> _INSTRUCTIONS FOR THE TASK_: Tally the lines in the entries below where the string "camera" occurs. Reply with the total alone.

Scene comparison data
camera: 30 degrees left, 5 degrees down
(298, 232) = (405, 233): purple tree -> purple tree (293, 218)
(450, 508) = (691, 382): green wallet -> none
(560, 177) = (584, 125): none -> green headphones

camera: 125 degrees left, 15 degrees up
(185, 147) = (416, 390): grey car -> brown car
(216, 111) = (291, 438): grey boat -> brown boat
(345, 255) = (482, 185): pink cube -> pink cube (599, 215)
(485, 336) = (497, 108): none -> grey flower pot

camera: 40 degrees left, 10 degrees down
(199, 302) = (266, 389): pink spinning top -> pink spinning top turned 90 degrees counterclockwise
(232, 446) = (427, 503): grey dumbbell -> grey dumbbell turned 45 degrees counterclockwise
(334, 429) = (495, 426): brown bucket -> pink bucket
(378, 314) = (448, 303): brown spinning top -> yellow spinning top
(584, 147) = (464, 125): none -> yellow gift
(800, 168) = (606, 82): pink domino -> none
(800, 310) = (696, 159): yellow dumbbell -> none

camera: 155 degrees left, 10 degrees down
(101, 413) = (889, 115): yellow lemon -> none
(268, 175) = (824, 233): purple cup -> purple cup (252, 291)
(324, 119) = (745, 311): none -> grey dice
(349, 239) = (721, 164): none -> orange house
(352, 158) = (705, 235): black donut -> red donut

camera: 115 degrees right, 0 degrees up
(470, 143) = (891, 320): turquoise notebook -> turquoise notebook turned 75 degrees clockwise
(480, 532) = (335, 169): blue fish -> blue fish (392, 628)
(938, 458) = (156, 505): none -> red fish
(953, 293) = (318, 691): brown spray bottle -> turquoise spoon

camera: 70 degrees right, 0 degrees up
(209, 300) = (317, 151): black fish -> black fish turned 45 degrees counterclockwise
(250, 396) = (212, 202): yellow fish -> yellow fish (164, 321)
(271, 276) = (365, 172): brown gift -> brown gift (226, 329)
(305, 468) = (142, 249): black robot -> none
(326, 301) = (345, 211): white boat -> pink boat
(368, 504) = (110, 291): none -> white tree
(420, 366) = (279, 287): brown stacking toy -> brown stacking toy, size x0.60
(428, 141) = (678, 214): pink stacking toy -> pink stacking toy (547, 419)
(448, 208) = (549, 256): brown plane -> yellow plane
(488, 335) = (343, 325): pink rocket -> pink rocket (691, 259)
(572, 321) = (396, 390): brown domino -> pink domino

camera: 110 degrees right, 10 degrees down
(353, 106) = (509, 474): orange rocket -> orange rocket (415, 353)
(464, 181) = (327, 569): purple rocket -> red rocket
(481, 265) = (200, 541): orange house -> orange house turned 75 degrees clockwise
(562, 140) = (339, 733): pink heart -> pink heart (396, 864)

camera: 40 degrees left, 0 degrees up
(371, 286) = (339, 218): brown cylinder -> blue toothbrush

> _THE COMPLETED TASK_: 8